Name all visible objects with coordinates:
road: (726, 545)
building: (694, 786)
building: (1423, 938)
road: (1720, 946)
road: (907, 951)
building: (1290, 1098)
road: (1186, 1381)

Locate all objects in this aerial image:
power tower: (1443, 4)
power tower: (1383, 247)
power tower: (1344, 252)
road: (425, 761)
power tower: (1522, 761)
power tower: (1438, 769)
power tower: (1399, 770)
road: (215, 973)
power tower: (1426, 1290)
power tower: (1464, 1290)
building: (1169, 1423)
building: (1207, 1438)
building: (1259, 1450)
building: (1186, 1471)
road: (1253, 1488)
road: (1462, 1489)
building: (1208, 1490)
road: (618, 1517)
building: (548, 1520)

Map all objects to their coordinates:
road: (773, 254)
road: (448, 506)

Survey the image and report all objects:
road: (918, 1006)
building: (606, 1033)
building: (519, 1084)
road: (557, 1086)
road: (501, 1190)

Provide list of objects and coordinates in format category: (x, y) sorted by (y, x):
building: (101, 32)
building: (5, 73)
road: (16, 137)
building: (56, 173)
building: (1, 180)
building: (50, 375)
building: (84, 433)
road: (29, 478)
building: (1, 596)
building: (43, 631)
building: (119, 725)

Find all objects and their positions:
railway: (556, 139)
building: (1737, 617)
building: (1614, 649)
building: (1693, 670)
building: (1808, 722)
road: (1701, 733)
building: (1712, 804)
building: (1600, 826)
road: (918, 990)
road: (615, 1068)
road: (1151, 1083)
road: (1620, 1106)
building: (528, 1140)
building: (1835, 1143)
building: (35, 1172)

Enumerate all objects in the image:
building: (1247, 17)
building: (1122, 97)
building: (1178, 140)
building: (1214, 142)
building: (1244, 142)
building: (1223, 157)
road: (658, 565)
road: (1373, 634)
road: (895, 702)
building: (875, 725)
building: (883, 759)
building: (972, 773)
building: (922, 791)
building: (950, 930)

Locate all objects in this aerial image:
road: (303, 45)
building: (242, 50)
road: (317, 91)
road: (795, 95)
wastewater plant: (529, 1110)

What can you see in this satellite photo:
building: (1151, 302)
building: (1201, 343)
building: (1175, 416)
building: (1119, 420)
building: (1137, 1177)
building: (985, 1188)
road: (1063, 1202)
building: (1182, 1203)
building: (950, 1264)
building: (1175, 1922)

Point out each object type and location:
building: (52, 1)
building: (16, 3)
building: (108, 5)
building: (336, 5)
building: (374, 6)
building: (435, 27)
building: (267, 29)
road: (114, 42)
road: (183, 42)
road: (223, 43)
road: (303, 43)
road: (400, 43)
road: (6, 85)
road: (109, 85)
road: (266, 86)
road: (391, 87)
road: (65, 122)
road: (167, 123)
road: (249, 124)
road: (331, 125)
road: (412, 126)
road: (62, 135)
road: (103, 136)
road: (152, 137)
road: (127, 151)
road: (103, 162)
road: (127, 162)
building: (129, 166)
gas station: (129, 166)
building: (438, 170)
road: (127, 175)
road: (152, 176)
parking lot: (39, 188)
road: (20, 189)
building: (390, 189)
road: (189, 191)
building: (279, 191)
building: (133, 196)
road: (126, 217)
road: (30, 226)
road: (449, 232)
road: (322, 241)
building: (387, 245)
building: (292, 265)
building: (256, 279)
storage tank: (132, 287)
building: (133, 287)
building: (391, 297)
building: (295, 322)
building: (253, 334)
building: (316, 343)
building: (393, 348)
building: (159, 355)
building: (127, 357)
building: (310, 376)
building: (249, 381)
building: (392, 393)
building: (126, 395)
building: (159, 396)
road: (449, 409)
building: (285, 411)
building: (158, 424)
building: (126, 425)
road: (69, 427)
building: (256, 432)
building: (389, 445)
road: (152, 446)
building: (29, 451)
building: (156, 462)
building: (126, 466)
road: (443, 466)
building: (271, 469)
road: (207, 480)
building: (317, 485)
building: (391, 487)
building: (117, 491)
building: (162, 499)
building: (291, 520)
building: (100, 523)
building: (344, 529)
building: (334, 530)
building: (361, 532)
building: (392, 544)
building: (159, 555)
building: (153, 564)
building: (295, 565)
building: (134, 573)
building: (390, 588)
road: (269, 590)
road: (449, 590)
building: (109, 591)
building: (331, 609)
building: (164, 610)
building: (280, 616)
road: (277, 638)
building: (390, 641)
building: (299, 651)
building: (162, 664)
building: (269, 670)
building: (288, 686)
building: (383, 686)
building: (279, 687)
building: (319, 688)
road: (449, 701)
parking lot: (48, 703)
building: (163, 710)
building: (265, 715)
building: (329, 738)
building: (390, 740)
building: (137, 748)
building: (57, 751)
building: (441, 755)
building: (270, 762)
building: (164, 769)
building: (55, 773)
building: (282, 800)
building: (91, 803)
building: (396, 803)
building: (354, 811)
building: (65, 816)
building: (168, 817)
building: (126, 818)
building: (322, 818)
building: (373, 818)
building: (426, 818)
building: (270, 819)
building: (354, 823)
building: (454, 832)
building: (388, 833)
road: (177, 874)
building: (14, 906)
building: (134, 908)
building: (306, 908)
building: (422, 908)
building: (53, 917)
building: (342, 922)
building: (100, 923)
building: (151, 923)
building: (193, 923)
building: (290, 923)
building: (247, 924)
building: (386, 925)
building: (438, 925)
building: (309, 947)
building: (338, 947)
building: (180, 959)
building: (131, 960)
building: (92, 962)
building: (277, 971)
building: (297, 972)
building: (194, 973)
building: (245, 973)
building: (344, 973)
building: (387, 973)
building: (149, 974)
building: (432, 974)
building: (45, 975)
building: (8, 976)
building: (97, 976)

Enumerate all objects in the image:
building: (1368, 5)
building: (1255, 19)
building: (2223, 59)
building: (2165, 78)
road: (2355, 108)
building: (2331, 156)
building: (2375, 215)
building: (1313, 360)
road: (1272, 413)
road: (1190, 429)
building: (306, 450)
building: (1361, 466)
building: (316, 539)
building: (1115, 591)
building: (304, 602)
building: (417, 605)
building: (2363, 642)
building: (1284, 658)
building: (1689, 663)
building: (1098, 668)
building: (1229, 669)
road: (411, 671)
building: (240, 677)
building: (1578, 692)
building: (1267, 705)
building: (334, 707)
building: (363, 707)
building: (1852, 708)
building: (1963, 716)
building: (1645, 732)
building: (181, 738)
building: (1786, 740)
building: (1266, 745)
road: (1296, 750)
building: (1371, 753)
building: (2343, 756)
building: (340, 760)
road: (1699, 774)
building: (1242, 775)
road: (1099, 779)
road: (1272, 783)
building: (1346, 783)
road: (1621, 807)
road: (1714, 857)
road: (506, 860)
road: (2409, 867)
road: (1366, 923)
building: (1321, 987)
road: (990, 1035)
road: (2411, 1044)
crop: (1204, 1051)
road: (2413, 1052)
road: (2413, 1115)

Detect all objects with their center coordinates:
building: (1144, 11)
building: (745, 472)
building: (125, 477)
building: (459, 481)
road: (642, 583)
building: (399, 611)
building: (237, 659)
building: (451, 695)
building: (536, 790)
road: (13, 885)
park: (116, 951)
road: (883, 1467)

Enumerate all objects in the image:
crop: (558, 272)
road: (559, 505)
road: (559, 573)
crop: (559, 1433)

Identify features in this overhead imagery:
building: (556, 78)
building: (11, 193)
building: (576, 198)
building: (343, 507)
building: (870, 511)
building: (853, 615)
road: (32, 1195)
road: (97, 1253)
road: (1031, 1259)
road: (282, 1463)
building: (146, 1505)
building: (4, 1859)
◇ ◇ ◇
Work to be completed: Could you transcribe every entry exactly, without altering anything?

Reply to the task:
Name all visible objects with coordinates:
road: (726, 545)
building: (694, 786)
building: (1423, 938)
road: (1720, 946)
road: (907, 951)
building: (1290, 1098)
road: (1186, 1381)

Locate all objects in this aerial image:
power tower: (1443, 4)
power tower: (1383, 247)
power tower: (1344, 252)
road: (425, 761)
power tower: (1522, 761)
power tower: (1438, 769)
power tower: (1399, 770)
road: (215, 973)
power tower: (1426, 1290)
power tower: (1464, 1290)
building: (1169, 1423)
building: (1207, 1438)
building: (1259, 1450)
building: (1186, 1471)
road: (1253, 1488)
road: (1462, 1489)
building: (1208, 1490)
road: (618, 1517)
building: (548, 1520)

Map all objects to their coordinates:
road: (773, 254)
road: (448, 506)

Survey the image and report all objects:
road: (918, 1006)
building: (606, 1033)
building: (519, 1084)
road: (557, 1086)
road: (501, 1190)

Provide list of objects and coordinates in format category: (x, y) sorted by (y, x):
building: (101, 32)
building: (5, 73)
road: (16, 137)
building: (56, 173)
building: (1, 180)
building: (50, 375)
building: (84, 433)
road: (29, 478)
building: (1, 596)
building: (43, 631)
building: (119, 725)

Find all objects and their positions:
railway: (556, 139)
building: (1737, 617)
building: (1614, 649)
building: (1693, 670)
building: (1808, 722)
road: (1701, 733)
building: (1712, 804)
building: (1600, 826)
road: (918, 990)
road: (615, 1068)
road: (1151, 1083)
road: (1620, 1106)
building: (528, 1140)
building: (1835, 1143)
building: (35, 1172)

Enumerate all objects in the image:
building: (1247, 17)
building: (1122, 97)
building: (1178, 140)
building: (1214, 142)
building: (1244, 142)
building: (1223, 157)
road: (658, 565)
road: (1373, 634)
road: (895, 702)
building: (875, 725)
building: (883, 759)
building: (972, 773)
building: (922, 791)
building: (950, 930)

Locate all objects in this aerial image:
road: (303, 45)
building: (242, 50)
road: (317, 91)
road: (795, 95)
wastewater plant: (529, 1110)

What can you see in this satellite photo:
building: (1151, 302)
building: (1201, 343)
building: (1175, 416)
building: (1119, 420)
building: (1137, 1177)
building: (985, 1188)
road: (1063, 1202)
building: (1182, 1203)
building: (950, 1264)
building: (1175, 1922)

Point out each object type and location:
building: (52, 1)
building: (16, 3)
building: (108, 5)
building: (336, 5)
building: (374, 6)
building: (435, 27)
building: (267, 29)
road: (114, 42)
road: (183, 42)
road: (223, 43)
road: (303, 43)
road: (400, 43)
road: (6, 85)
road: (109, 85)
road: (266, 86)
road: (391, 87)
road: (65, 122)
road: (167, 123)
road: (249, 124)
road: (331, 125)
road: (412, 126)
road: (62, 135)
road: (103, 136)
road: (152, 137)
road: (127, 151)
road: (103, 162)
road: (127, 162)
building: (129, 166)
gas station: (129, 166)
building: (438, 170)
road: (127, 175)
road: (152, 176)
parking lot: (39, 188)
road: (20, 189)
building: (390, 189)
road: (189, 191)
building: (279, 191)
building: (133, 196)
road: (126, 217)
road: (30, 226)
road: (449, 232)
road: (322, 241)
building: (387, 245)
building: (292, 265)
building: (256, 279)
storage tank: (132, 287)
building: (133, 287)
building: (391, 297)
building: (295, 322)
building: (253, 334)
building: (316, 343)
building: (393, 348)
building: (159, 355)
building: (127, 357)
building: (310, 376)
building: (249, 381)
building: (392, 393)
building: (126, 395)
building: (159, 396)
road: (449, 409)
building: (285, 411)
building: (158, 424)
building: (126, 425)
road: (69, 427)
building: (256, 432)
building: (389, 445)
road: (152, 446)
building: (29, 451)
building: (156, 462)
building: (126, 466)
road: (443, 466)
building: (271, 469)
road: (207, 480)
building: (317, 485)
building: (391, 487)
building: (117, 491)
building: (162, 499)
building: (291, 520)
building: (100, 523)
building: (344, 529)
building: (334, 530)
building: (361, 532)
building: (392, 544)
building: (159, 555)
building: (153, 564)
building: (295, 565)
building: (134, 573)
building: (390, 588)
road: (269, 590)
road: (449, 590)
building: (109, 591)
building: (331, 609)
building: (164, 610)
building: (280, 616)
road: (277, 638)
building: (390, 641)
building: (299, 651)
building: (162, 664)
building: (269, 670)
building: (288, 686)
building: (383, 686)
building: (279, 687)
building: (319, 688)
road: (449, 701)
parking lot: (48, 703)
building: (163, 710)
building: (265, 715)
building: (329, 738)
building: (390, 740)
building: (137, 748)
building: (57, 751)
building: (441, 755)
building: (270, 762)
building: (164, 769)
building: (55, 773)
building: (282, 800)
building: (91, 803)
building: (396, 803)
building: (354, 811)
building: (65, 816)
building: (168, 817)
building: (126, 818)
building: (322, 818)
building: (373, 818)
building: (426, 818)
building: (270, 819)
building: (354, 823)
building: (454, 832)
building: (388, 833)
road: (177, 874)
building: (14, 906)
building: (134, 908)
building: (306, 908)
building: (422, 908)
building: (53, 917)
building: (342, 922)
building: (100, 923)
building: (151, 923)
building: (193, 923)
building: (290, 923)
building: (247, 924)
building: (386, 925)
building: (438, 925)
building: (309, 947)
building: (338, 947)
building: (180, 959)
building: (131, 960)
building: (92, 962)
building: (277, 971)
building: (297, 972)
building: (194, 973)
building: (245, 973)
building: (344, 973)
building: (387, 973)
building: (149, 974)
building: (432, 974)
building: (45, 975)
building: (8, 976)
building: (97, 976)

Enumerate all objects in the image:
building: (1368, 5)
building: (1255, 19)
building: (2223, 59)
building: (2165, 78)
road: (2355, 108)
building: (2331, 156)
building: (2375, 215)
building: (1313, 360)
road: (1272, 413)
road: (1190, 429)
building: (306, 450)
building: (1361, 466)
building: (316, 539)
building: (1115, 591)
building: (304, 602)
building: (417, 605)
building: (2363, 642)
building: (1284, 658)
building: (1689, 663)
building: (1098, 668)
building: (1229, 669)
road: (411, 671)
building: (240, 677)
building: (1578, 692)
building: (1267, 705)
building: (334, 707)
building: (363, 707)
building: (1852, 708)
building: (1963, 716)
building: (1645, 732)
building: (181, 738)
building: (1786, 740)
building: (1266, 745)
road: (1296, 750)
building: (1371, 753)
building: (2343, 756)
building: (340, 760)
road: (1699, 774)
building: (1242, 775)
road: (1099, 779)
road: (1272, 783)
building: (1346, 783)
road: (1621, 807)
road: (1714, 857)
road: (506, 860)
road: (2409, 867)
road: (1366, 923)
building: (1321, 987)
road: (990, 1035)
road: (2411, 1044)
crop: (1204, 1051)
road: (2413, 1052)
road: (2413, 1115)

Detect all objects with their center coordinates:
building: (1144, 11)
building: (745, 472)
building: (125, 477)
building: (459, 481)
road: (642, 583)
building: (399, 611)
building: (237, 659)
building: (451, 695)
building: (536, 790)
road: (13, 885)
park: (116, 951)
road: (883, 1467)

Enumerate all objects in the image:
crop: (558, 272)
road: (559, 505)
road: (559, 573)
crop: (559, 1433)

Identify features in this overhead imagery:
building: (556, 78)
building: (11, 193)
building: (576, 198)
building: (343, 507)
building: (870, 511)
building: (853, 615)
road: (32, 1195)
road: (97, 1253)
road: (1031, 1259)
road: (282, 1463)
building: (146, 1505)
building: (4, 1859)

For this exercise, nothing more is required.